Saved data entries:
= Beginning of Section =
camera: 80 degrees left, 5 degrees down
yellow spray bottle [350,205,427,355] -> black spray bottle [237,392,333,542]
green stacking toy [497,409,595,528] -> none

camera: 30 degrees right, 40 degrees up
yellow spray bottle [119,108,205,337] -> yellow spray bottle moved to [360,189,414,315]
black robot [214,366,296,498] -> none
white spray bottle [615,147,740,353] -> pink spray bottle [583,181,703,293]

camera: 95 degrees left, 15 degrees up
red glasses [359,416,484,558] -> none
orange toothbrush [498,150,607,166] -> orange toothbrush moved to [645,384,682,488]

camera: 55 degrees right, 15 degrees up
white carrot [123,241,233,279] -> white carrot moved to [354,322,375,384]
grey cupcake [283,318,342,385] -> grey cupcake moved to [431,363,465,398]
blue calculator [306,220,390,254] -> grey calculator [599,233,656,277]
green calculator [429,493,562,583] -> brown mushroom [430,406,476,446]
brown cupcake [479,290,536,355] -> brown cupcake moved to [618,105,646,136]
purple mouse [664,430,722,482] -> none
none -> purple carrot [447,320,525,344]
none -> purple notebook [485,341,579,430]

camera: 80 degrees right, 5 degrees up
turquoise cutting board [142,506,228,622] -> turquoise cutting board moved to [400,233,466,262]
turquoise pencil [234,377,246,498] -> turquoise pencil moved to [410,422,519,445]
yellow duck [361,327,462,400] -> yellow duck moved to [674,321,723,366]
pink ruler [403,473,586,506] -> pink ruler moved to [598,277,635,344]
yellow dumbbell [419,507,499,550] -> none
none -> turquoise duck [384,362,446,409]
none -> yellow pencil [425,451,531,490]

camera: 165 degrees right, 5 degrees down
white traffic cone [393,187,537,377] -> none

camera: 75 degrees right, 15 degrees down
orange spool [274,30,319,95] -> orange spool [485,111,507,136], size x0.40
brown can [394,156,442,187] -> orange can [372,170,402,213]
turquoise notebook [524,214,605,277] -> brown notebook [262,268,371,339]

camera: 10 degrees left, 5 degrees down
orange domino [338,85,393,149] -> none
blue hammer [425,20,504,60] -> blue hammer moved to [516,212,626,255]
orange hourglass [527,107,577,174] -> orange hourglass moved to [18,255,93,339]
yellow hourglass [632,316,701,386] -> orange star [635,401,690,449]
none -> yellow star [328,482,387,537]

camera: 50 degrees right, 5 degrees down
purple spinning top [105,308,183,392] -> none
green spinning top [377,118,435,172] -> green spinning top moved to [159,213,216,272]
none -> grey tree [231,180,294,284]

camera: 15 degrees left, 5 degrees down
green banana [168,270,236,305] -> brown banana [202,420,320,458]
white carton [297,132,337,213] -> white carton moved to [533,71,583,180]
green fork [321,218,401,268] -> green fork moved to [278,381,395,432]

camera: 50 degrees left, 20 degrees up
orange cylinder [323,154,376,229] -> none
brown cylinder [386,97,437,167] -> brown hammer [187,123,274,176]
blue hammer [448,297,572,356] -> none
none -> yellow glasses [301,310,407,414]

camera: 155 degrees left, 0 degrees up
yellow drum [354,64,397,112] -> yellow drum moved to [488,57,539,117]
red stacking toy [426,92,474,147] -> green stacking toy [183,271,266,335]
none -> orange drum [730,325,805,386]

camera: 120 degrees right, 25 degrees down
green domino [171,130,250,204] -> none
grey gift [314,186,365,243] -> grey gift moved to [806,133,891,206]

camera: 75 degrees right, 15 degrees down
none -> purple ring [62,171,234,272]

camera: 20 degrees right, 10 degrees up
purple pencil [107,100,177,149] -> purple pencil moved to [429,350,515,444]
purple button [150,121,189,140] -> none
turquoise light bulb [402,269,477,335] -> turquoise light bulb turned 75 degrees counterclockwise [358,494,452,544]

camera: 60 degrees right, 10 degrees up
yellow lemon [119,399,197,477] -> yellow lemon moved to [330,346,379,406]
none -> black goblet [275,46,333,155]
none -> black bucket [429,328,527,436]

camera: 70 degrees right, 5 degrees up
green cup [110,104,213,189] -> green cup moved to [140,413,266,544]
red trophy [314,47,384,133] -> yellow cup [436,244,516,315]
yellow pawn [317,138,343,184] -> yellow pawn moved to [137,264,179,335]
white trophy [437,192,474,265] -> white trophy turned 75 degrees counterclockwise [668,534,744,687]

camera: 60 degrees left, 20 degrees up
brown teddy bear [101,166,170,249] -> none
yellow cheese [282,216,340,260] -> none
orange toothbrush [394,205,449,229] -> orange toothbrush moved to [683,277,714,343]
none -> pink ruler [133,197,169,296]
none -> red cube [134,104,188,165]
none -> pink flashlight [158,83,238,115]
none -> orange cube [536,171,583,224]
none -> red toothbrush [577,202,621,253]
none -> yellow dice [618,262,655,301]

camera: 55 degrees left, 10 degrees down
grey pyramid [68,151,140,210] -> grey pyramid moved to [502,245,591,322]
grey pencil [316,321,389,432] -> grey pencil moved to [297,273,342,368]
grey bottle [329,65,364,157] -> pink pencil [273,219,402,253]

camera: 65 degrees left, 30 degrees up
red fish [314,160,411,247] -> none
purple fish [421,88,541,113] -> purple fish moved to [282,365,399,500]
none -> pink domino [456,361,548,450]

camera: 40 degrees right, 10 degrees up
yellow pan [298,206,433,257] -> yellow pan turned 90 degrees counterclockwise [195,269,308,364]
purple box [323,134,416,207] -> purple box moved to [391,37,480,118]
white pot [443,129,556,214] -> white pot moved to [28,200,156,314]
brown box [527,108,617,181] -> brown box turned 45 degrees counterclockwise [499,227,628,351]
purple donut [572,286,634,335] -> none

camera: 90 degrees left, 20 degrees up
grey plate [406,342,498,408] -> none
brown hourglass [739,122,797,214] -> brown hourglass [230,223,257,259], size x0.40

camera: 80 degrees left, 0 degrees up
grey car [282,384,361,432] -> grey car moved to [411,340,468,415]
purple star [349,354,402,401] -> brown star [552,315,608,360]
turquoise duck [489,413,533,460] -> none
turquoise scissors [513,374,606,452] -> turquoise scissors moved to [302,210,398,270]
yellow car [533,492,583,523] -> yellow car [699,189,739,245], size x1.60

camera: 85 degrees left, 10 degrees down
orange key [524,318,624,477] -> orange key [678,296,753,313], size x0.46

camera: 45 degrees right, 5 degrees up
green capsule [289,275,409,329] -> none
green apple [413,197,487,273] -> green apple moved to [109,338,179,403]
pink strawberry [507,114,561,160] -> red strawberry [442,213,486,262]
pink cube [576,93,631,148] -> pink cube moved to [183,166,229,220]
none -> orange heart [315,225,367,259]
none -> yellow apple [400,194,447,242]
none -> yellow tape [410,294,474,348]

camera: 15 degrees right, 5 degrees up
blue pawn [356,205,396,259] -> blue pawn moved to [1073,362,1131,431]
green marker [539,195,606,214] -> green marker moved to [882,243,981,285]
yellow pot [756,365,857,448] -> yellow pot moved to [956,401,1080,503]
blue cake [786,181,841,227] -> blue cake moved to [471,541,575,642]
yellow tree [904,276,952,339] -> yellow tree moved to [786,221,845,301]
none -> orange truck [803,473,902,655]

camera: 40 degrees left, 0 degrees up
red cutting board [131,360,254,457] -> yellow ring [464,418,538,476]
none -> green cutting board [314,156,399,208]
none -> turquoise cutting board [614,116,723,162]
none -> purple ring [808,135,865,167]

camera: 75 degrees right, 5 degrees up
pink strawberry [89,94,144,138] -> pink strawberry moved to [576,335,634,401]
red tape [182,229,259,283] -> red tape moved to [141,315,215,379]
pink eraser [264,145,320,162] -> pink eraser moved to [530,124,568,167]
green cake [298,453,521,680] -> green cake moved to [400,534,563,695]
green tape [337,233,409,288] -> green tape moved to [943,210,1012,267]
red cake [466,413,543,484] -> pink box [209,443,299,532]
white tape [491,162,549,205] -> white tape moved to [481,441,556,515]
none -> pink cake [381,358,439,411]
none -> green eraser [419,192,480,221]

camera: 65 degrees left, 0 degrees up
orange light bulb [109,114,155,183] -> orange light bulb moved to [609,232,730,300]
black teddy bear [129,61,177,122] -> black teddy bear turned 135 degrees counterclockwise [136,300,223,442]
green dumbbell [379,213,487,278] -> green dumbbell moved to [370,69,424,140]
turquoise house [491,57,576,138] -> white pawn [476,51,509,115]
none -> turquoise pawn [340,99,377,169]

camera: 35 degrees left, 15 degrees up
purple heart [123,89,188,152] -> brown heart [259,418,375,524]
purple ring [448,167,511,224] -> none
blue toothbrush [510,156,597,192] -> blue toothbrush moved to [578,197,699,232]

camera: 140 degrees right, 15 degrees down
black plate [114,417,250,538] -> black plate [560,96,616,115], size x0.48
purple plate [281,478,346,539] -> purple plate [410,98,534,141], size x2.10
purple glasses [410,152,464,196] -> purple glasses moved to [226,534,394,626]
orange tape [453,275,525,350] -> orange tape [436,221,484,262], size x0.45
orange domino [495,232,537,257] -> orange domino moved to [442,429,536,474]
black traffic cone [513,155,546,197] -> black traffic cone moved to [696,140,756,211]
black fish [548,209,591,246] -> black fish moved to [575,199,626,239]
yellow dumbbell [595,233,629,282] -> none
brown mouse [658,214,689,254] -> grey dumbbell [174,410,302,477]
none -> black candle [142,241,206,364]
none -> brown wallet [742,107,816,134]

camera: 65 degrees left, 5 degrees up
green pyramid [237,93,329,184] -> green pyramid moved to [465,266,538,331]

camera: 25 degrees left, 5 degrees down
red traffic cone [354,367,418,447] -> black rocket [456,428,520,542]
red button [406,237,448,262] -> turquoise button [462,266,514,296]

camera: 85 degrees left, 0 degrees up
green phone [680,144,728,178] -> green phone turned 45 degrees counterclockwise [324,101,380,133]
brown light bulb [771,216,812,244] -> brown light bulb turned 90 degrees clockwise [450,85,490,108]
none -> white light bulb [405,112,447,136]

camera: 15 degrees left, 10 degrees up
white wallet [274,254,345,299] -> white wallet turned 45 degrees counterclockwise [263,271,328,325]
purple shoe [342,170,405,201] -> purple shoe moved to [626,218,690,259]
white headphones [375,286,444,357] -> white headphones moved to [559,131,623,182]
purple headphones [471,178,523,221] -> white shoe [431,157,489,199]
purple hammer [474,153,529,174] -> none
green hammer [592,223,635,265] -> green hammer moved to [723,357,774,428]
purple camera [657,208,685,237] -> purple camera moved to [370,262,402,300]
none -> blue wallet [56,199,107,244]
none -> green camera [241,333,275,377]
= End of Section =
Could you return exactly the stretch of the data above that starts at the line with "white spray bottle" and ends at the line with "orange spool [274,30,319,95]", both lines included?

## OUTPUT:
white spray bottle [615,147,740,353] -> pink spray bottle [583,181,703,293]

camera: 95 degrees left, 15 degrees up
red glasses [359,416,484,558] -> none
orange toothbrush [498,150,607,166] -> orange toothbrush moved to [645,384,682,488]

camera: 55 degrees right, 15 degrees up
white carrot [123,241,233,279] -> white carrot moved to [354,322,375,384]
grey cupcake [283,318,342,385] -> grey cupcake moved to [431,363,465,398]
blue calculator [306,220,390,254] -> grey calculator [599,233,656,277]
green calculator [429,493,562,583] -> brown mushroom [430,406,476,446]
brown cupcake [479,290,536,355] -> brown cupcake moved to [618,105,646,136]
purple mouse [664,430,722,482] -> none
none -> purple carrot [447,320,525,344]
none -> purple notebook [485,341,579,430]

camera: 80 degrees right, 5 degrees up
turquoise cutting board [142,506,228,622] -> turquoise cutting board moved to [400,233,466,262]
turquoise pencil [234,377,246,498] -> turquoise pencil moved to [410,422,519,445]
yellow duck [361,327,462,400] -> yellow duck moved to [674,321,723,366]
pink ruler [403,473,586,506] -> pink ruler moved to [598,277,635,344]
yellow dumbbell [419,507,499,550] -> none
none -> turquoise duck [384,362,446,409]
none -> yellow pencil [425,451,531,490]

camera: 165 degrees right, 5 degrees down
white traffic cone [393,187,537,377] -> none

camera: 75 degrees right, 15 degrees down
orange spool [274,30,319,95] -> orange spool [485,111,507,136], size x0.40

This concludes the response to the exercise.